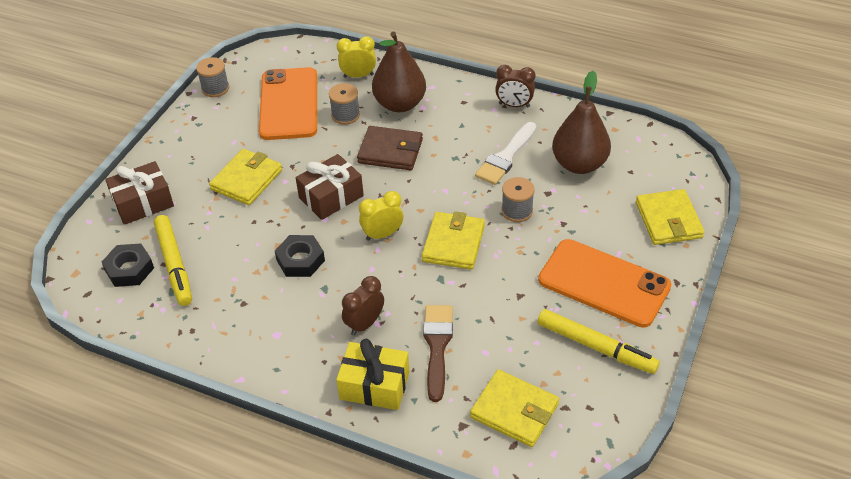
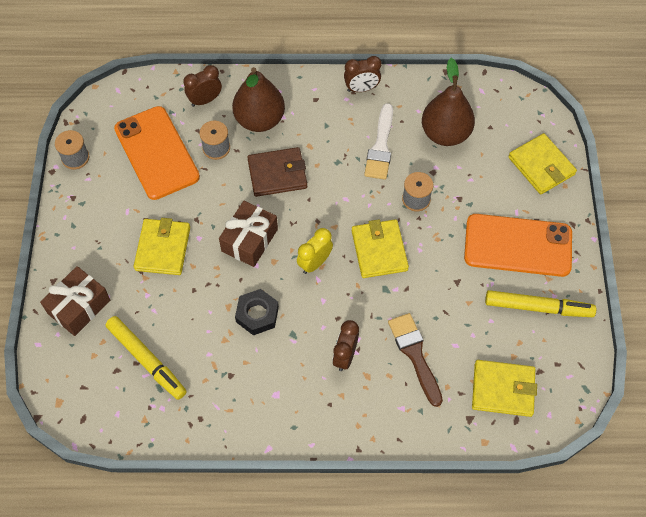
camera: 25 degrees left, 15 degrees up
(129, 269) = (108, 380): black nut -> none
(358, 76) = (205, 100): yellow clock -> brown clock
(374, 385) = (383, 410): yellow gift -> none

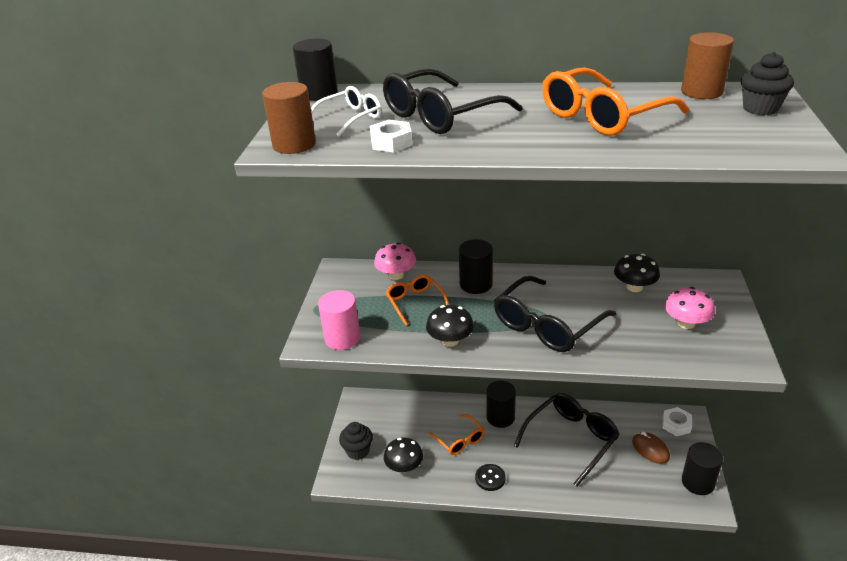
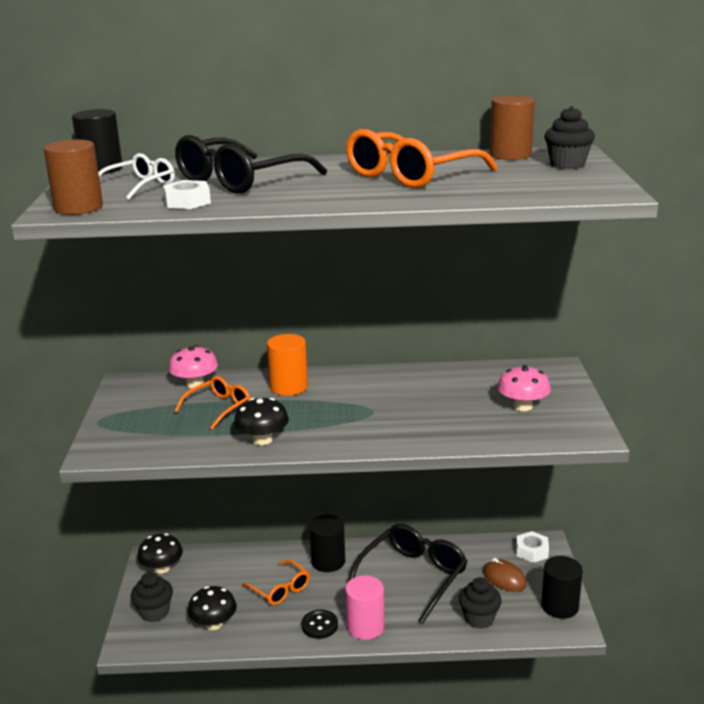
camera: 10 degrees left, 10 degrees down
(342, 338) = (135, 446): pink cylinder -> pink cylinder (365, 627)
(415, 302) = (219, 408): orange glasses -> orange glasses turned 75 degrees clockwise
(476, 284) = (289, 387): black cylinder -> orange cylinder
(547, 325) = (371, 418): black glasses -> none
(626, 486) = (479, 618): none -> black cupcake
(634, 287) = (466, 378): black mushroom -> black mushroom (162, 568)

——————

> **Problem statement**: Exactly repeat the data above; the pictures do not belong in your copy.

> **Answer to the exercise**:
camera: 25 degrees left, 15 degrees up
(129, 269) = (108, 380): black nut -> none
(358, 76) = (205, 100): yellow clock -> brown clock
(374, 385) = (383, 410): yellow gift -> none

camera: 10 degrees left, 10 degrees down
(342, 338) = (135, 446): pink cylinder -> pink cylinder (365, 627)
(415, 302) = (219, 408): orange glasses -> orange glasses turned 75 degrees clockwise
(476, 284) = (289, 387): black cylinder -> orange cylinder
(547, 325) = (371, 418): black glasses -> none
(626, 486) = (479, 618): none -> black cupcake
(634, 287) = (466, 378): black mushroom -> black mushroom (162, 568)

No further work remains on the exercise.